> [EXERCISE OBJECTIVE]: All entries below are to be retyped in full, precisely as they appear.

> [PROVIDED ENTRIES]:
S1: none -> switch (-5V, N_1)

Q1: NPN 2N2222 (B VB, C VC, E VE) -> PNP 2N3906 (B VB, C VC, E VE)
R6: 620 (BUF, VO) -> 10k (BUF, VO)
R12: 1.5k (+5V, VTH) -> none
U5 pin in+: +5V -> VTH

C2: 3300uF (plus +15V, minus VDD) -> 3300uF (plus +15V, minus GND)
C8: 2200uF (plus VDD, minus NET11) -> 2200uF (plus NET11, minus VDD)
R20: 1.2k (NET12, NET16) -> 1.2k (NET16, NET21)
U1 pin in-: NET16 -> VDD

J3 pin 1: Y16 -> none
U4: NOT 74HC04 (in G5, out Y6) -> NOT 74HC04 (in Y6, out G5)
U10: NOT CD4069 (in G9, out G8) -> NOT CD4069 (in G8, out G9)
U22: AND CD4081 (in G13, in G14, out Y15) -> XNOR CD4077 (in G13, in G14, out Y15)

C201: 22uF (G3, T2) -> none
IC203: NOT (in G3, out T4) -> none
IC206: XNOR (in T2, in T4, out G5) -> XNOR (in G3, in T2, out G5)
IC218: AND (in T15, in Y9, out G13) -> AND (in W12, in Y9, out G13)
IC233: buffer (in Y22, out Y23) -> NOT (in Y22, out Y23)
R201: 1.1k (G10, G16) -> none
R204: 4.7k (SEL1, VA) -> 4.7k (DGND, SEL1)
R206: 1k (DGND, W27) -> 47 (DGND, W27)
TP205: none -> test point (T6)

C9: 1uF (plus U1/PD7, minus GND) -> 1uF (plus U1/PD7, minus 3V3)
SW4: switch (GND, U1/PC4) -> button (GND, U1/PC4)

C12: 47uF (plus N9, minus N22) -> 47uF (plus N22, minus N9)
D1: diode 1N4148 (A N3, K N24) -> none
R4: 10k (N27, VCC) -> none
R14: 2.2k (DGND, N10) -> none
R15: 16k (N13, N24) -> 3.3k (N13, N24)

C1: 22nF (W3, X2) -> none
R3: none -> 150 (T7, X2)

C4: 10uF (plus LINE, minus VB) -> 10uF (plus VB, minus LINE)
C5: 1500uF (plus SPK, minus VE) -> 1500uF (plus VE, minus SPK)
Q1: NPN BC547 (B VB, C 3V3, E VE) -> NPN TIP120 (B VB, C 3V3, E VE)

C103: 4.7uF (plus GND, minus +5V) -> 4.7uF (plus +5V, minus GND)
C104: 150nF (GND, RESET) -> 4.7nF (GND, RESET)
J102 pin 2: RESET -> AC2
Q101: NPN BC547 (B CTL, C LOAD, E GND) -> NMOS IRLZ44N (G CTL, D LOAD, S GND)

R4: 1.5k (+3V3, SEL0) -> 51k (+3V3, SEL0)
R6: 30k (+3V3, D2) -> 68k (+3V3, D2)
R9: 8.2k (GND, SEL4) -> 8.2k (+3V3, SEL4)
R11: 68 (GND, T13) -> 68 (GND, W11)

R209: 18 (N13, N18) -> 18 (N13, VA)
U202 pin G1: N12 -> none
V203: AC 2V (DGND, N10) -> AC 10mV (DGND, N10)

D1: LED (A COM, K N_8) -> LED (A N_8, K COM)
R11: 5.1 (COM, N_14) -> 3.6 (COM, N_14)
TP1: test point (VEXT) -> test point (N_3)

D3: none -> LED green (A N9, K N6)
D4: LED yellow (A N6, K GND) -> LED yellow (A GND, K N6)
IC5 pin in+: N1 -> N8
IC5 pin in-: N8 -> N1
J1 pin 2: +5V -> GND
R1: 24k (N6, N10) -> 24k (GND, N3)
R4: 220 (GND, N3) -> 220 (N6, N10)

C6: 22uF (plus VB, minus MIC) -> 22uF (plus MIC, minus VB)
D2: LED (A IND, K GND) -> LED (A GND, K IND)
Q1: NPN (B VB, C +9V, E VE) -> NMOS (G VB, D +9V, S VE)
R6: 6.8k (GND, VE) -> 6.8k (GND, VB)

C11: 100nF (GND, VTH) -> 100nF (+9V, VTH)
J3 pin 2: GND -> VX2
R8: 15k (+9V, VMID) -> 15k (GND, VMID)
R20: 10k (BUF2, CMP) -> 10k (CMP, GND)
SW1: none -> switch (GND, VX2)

> [SOLUTION TO THIS TASK]:
S1: none -> switch (-5V, N_1)

Q1: NPN 2N2222 (B VB, C VC, E VE) -> PNP 2N3906 (B VB, C VC, E VE)
R6: 620 (BUF, VO) -> 10k (BUF, VO)
R12: 1.5k (+5V, VTH) -> none
U5 pin in+: +5V -> VTH

C2: 3300uF (plus +15V, minus VDD) -> 3300uF (plus +15V, minus GND)
C8: 2200uF (plus VDD, minus NET11) -> 2200uF (plus NET11, minus VDD)
R20: 1.2k (NET12, NET16) -> 1.2k (NET16, NET21)
U1 pin in-: NET16 -> VDD

J3 pin 1: Y16 -> none
U4: NOT 74HC04 (in G5, out Y6) -> NOT 74HC04 (in Y6, out G5)
U10: NOT CD4069 (in G9, out G8) -> NOT CD4069 (in G8, out G9)
U22: AND CD4081 (in G13, in G14, out Y15) -> XNOR CD4077 (in G13, in G14, out Y15)

C201: 22uF (G3, T2) -> none
IC203: NOT (in G3, out T4) -> none
IC206: XNOR (in T2, in T4, out G5) -> XNOR (in G3, in T2, out G5)
IC218: AND (in T15, in Y9, out G13) -> AND (in W12, in Y9, out G13)
IC233: buffer (in Y22, out Y23) -> NOT (in Y22, out Y23)
R201: 1.1k (G10, G16) -> none
R204: 4.7k (SEL1, VA) -> 4.7k (DGND, SEL1)
R206: 1k (DGND, W27) -> 47 (DGND, W27)
TP205: none -> test point (T6)

C9: 1uF (plus U1/PD7, minus GND) -> 1uF (plus U1/PD7, minus 3V3)
SW4: switch (GND, U1/PC4) -> button (GND, U1/PC4)

C12: 47uF (plus N9, minus N22) -> 47uF (plus N22, minus N9)
D1: diode 1N4148 (A N3, K N24) -> none
R4: 10k (N27, VCC) -> none
R14: 2.2k (DGND, N10) -> none
R15: 16k (N13, N24) -> 3.3k (N13, N24)

C1: 22nF (W3, X2) -> none
R3: none -> 150 (T7, X2)

C4: 10uF (plus LINE, minus VB) -> 10uF (plus VB, minus LINE)
C5: 1500uF (plus SPK, minus VE) -> 1500uF (plus VE, minus SPK)
Q1: NPN BC547 (B VB, C 3V3, E VE) -> NPN TIP120 (B VB, C 3V3, E VE)

C103: 4.7uF (plus GND, minus +5V) -> 4.7uF (plus +5V, minus GND)
C104: 150nF (GND, RESET) -> 4.7nF (GND, RESET)
J102 pin 2: RESET -> AC2
Q101: NPN BC547 (B CTL, C LOAD, E GND) -> NMOS IRLZ44N (G CTL, D LOAD, S GND)

R4: 1.5k (+3V3, SEL0) -> 51k (+3V3, SEL0)
R6: 30k (+3V3, D2) -> 68k (+3V3, D2)
R9: 8.2k (GND, SEL4) -> 8.2k (+3V3, SEL4)
R11: 68 (GND, T13) -> 68 (GND, W11)

R209: 18 (N13, N18) -> 18 (N13, VA)
U202 pin G1: N12 -> none
V203: AC 2V (DGND, N10) -> AC 10mV (DGND, N10)

D1: LED (A COM, K N_8) -> LED (A N_8, K COM)
R11: 5.1 (COM, N_14) -> 3.6 (COM, N_14)
TP1: test point (VEXT) -> test point (N_3)

D3: none -> LED green (A N9, K N6)
D4: LED yellow (A N6, K GND) -> LED yellow (A GND, K N6)
IC5 pin in+: N1 -> N8
IC5 pin in-: N8 -> N1
J1 pin 2: +5V -> GND
R1: 24k (N6, N10) -> 24k (GND, N3)
R4: 220 (GND, N3) -> 220 (N6, N10)

C6: 22uF (plus VB, minus MIC) -> 22uF (plus MIC, minus VB)
D2: LED (A IND, K GND) -> LED (A GND, K IND)
Q1: NPN (B VB, C +9V, E VE) -> NMOS (G VB, D +9V, S VE)
R6: 6.8k (GND, VE) -> 6.8k (GND, VB)

C11: 100nF (GND, VTH) -> 100nF (+9V, VTH)
J3 pin 2: GND -> VX2
R8: 15k (+9V, VMID) -> 15k (GND, VMID)
R20: 10k (BUF2, CMP) -> 10k (CMP, GND)
SW1: none -> switch (GND, VX2)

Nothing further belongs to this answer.